**Material to process:**
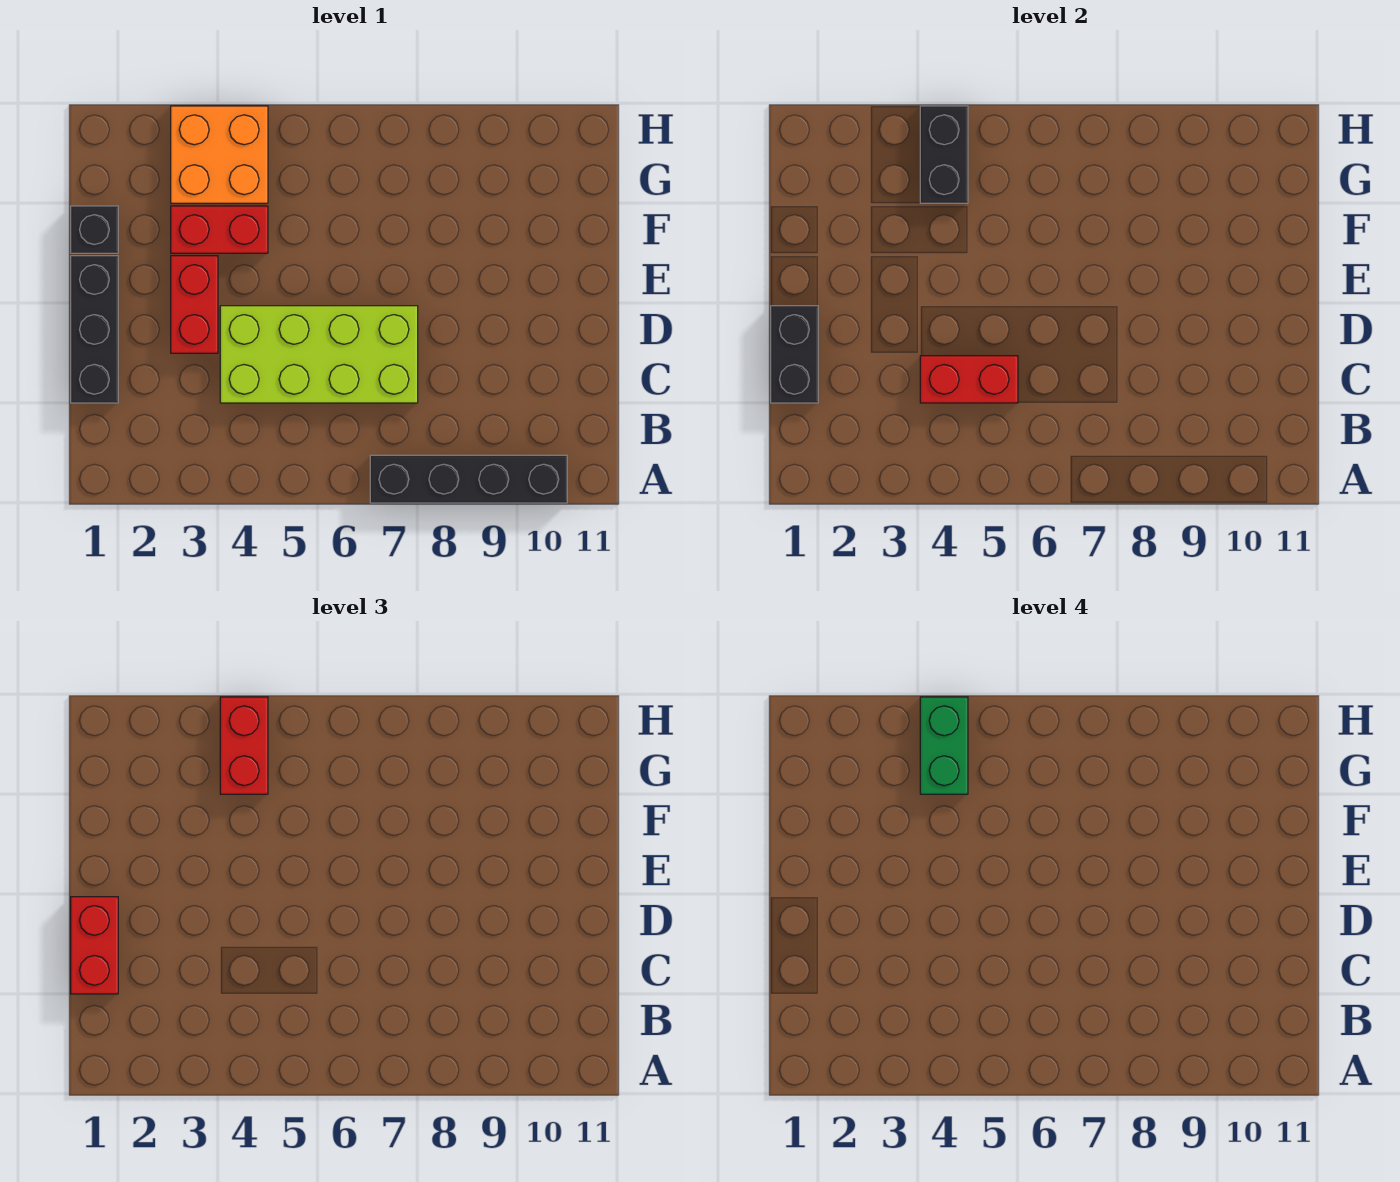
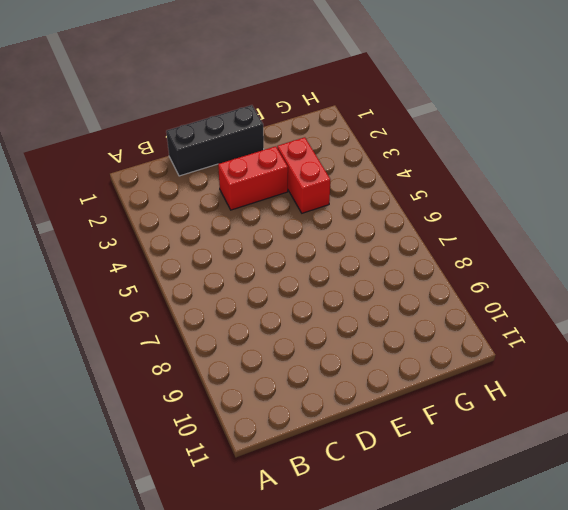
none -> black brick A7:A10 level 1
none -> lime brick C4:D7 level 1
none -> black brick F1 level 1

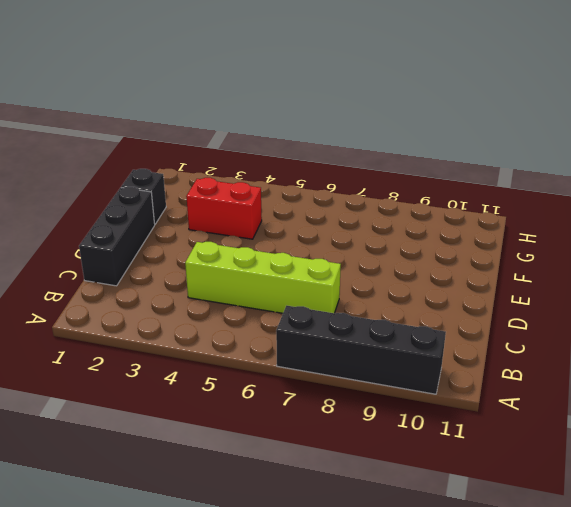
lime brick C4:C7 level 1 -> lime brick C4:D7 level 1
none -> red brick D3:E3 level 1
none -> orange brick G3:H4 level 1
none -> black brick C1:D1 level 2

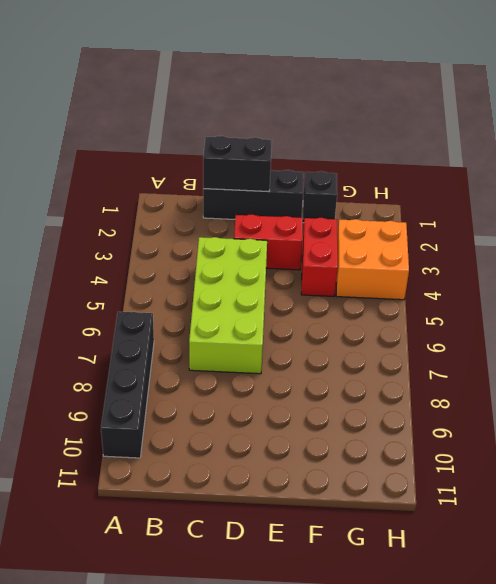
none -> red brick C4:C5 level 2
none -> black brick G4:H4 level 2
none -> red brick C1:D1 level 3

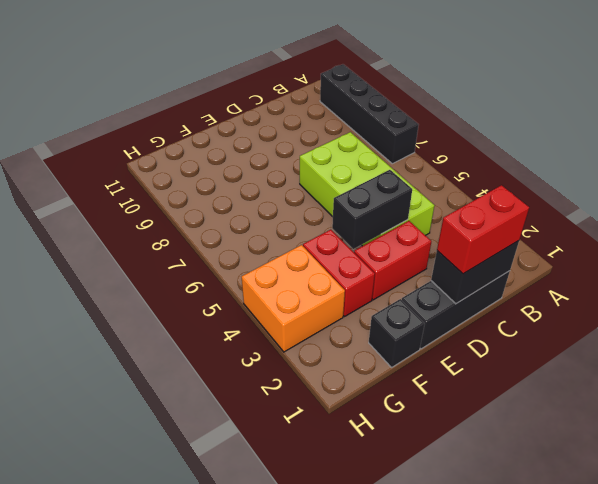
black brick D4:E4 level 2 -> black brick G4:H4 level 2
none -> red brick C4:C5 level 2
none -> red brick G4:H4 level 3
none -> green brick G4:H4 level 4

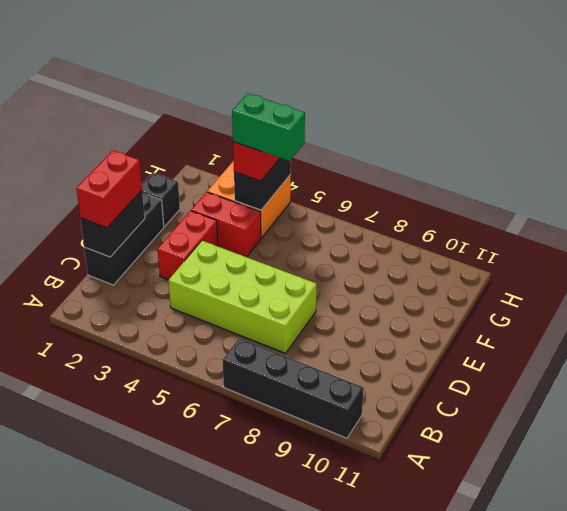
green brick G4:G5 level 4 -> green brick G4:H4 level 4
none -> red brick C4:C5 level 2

**Task requirements:**
The answer must consist solely of the lines from the line containing "none -> orange brick G3:H4 level 1" to the end of the data, reproduced exactly, with every picture left out.

**Answer for this exercise:**
none -> orange brick G3:H4 level 1
none -> black brick C1:D1 level 2

none -> red brick C4:C5 level 2
none -> black brick G4:H4 level 2
none -> red brick C1:D1 level 3

black brick D4:E4 level 2 -> black brick G4:H4 level 2
none -> red brick C4:C5 level 2
none -> red brick G4:H4 level 3
none -> green brick G4:H4 level 4

green brick G4:G5 level 4 -> green brick G4:H4 level 4
none -> red brick C4:C5 level 2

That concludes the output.